**Task instructions**.
With pictures excluded, retype exactly every line from the one containing "SOIL pin AO: D2 -> D1" to the end of the records below.

**Dataset entries**.
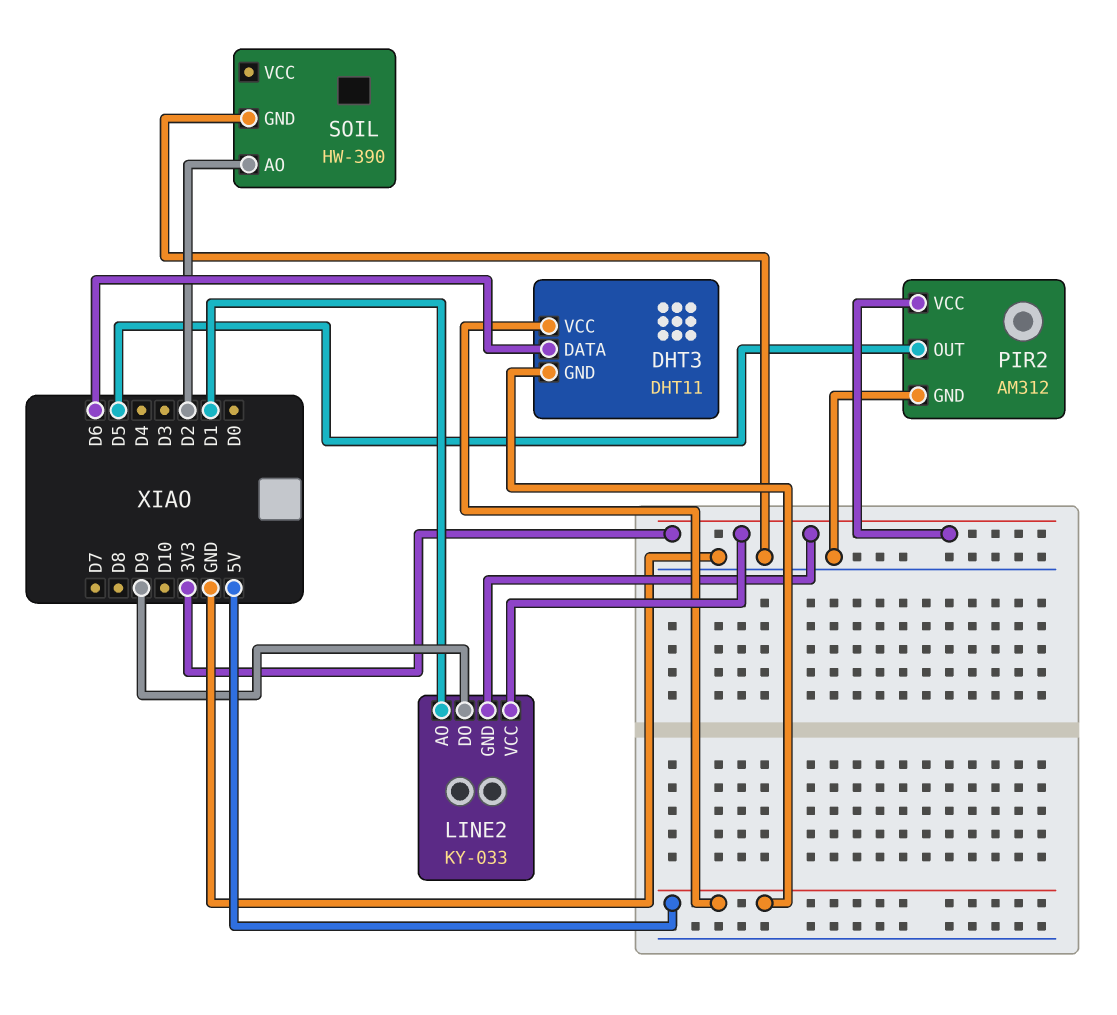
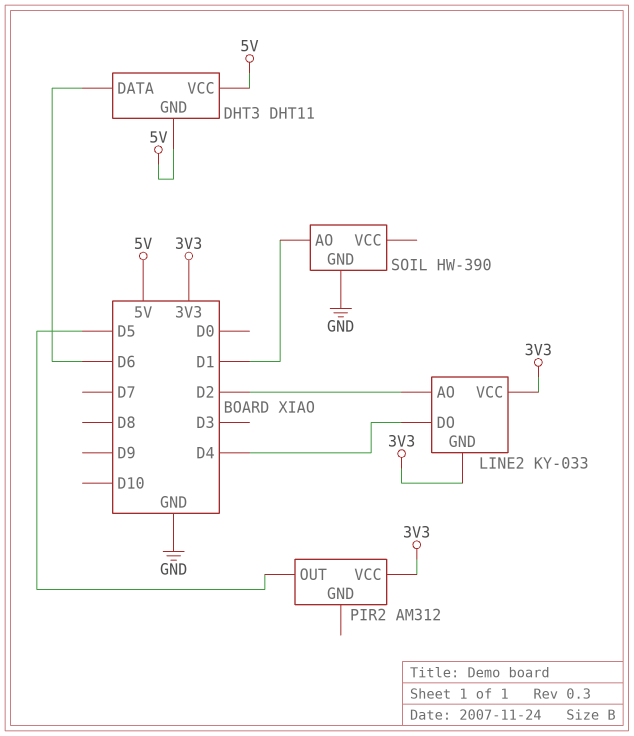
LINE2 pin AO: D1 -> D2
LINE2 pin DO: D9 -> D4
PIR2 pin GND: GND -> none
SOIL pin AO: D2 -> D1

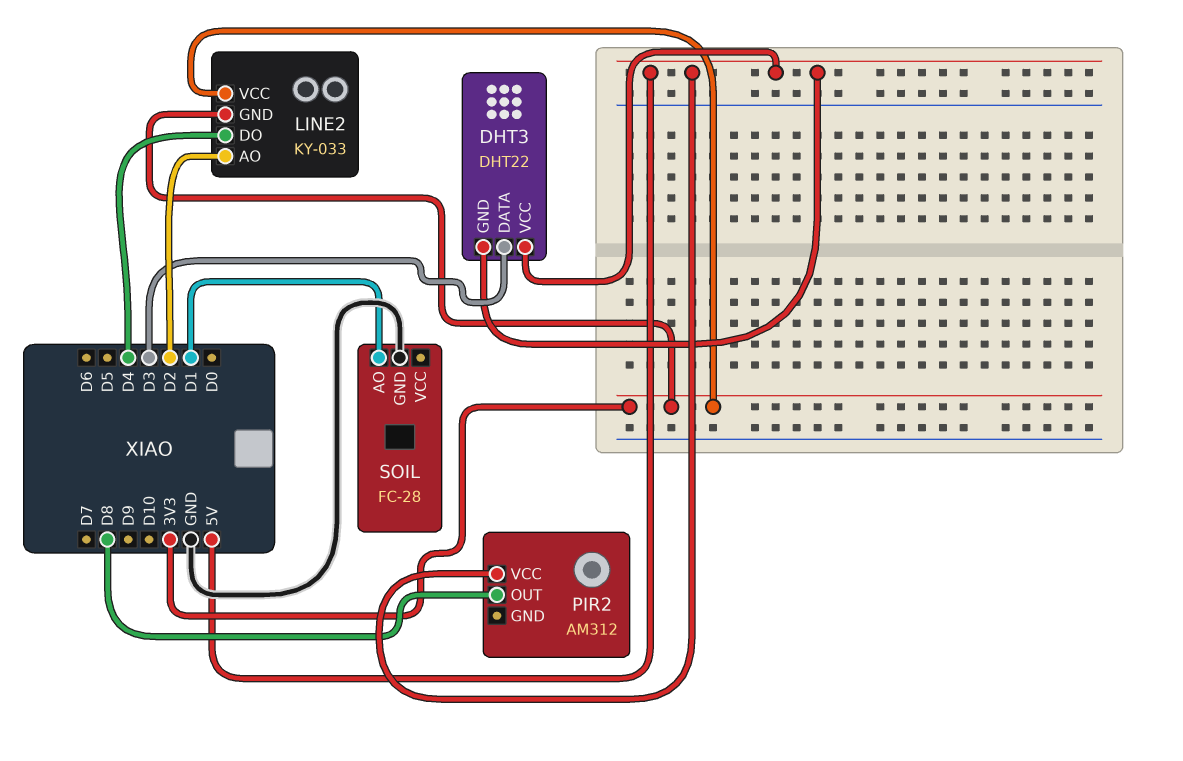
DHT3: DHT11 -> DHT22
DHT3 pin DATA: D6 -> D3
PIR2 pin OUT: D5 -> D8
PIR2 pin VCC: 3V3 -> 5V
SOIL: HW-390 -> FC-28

**Solution to the problem**.
SOIL pin AO: D2 -> D1

DHT3: DHT11 -> DHT22
DHT3 pin DATA: D6 -> D3
PIR2 pin OUT: D5 -> D8
PIR2 pin VCC: 3V3 -> 5V
SOIL: HW-390 -> FC-28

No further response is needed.